** Data extract follows **
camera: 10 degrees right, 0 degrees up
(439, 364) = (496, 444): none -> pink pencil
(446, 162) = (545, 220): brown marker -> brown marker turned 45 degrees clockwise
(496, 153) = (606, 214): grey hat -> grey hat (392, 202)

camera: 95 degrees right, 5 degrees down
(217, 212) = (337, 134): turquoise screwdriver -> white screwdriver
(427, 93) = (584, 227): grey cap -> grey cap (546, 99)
** End of Data extract **
* **Exercise details**
Starting from the line that contains "(217, 212) = (337, 134): turquoise", reproduce each line of the data exactly through the last one.

* **Exercise result**
(217, 212) = (337, 134): turquoise screwdriver -> white screwdriver
(427, 93) = (584, 227): grey cap -> grey cap (546, 99)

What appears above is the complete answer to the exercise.